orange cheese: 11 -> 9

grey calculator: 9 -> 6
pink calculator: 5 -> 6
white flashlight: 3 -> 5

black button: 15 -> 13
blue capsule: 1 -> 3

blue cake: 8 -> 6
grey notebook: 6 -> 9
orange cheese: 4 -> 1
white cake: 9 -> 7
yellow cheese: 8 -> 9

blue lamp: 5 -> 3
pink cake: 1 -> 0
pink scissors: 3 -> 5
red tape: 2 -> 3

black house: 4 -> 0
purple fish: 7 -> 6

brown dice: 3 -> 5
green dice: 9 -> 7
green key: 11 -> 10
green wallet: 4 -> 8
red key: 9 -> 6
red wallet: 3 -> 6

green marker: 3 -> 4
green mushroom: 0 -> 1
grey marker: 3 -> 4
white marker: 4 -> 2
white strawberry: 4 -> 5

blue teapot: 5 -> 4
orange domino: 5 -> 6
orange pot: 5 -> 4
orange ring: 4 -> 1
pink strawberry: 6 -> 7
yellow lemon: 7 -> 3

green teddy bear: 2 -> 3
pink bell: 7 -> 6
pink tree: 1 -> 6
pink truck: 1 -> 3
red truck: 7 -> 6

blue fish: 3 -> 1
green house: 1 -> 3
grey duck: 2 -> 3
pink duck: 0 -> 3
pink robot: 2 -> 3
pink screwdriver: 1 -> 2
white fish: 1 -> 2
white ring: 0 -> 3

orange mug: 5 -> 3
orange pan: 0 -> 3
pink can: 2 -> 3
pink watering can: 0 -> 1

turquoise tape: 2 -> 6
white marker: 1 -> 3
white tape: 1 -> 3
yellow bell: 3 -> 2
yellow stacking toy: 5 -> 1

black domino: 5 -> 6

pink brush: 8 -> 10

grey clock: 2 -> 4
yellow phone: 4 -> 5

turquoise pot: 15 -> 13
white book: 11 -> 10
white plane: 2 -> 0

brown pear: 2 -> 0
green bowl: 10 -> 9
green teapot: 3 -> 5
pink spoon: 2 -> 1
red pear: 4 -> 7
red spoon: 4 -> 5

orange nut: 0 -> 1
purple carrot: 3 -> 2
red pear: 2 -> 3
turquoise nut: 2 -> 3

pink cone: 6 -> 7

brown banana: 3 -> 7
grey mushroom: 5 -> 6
+++
**Brief**. Search the material above for the string "blue", and copy every line in which it turns up.

**Solution to this task**.
blue capsule: 1 -> 3
blue cake: 8 -> 6
blue lamp: 5 -> 3
blue teapot: 5 -> 4
blue fish: 3 -> 1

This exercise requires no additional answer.